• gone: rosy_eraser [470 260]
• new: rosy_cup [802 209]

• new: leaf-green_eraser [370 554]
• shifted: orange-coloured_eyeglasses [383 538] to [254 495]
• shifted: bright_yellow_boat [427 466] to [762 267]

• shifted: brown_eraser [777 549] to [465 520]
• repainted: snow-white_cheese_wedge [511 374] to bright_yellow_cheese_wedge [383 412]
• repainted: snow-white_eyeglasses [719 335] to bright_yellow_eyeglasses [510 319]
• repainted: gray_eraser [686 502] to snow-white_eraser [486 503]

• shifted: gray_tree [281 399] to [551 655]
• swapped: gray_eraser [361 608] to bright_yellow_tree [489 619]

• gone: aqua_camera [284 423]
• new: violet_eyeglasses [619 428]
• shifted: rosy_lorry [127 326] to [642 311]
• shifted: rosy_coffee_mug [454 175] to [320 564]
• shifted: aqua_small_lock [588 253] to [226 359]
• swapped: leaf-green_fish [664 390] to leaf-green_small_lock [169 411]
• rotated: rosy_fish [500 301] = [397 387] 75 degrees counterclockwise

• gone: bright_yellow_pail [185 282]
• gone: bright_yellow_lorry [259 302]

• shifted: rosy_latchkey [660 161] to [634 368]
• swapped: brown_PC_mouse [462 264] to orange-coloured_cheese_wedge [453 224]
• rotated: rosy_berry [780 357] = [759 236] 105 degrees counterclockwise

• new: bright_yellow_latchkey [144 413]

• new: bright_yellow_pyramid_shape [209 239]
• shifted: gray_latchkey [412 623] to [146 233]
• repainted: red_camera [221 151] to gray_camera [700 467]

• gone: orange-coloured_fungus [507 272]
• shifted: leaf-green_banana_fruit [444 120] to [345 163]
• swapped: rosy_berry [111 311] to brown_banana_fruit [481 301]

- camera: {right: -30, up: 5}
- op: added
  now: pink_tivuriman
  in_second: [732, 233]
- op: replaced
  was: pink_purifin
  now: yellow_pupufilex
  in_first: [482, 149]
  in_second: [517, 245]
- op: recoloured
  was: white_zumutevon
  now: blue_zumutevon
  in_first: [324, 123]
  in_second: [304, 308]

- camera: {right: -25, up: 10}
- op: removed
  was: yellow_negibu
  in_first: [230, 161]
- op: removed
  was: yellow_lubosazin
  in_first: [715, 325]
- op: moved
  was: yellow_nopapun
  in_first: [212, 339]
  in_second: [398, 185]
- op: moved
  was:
* * * *
__EXERCISE GOAL__
Start from the line that holds "in_first: [324, 123]" and print each line to the end of the records exactly, leaving out everything before it.

__EXERCISE RESPONSE__
  in_first: [324, 123]
  in_second: [304, 308]

- camera: {right: -25, up: 10}
- op: removed
  was: yellow_negibu
  in_first: [230, 161]
- op: removed
  was: yellow_lubosazin
  in_first: [715, 325]
- op: moved
  was: yellow_nopapun
  in_first: [212, 339]
  in_second: [398, 185]
- op: moved
  was:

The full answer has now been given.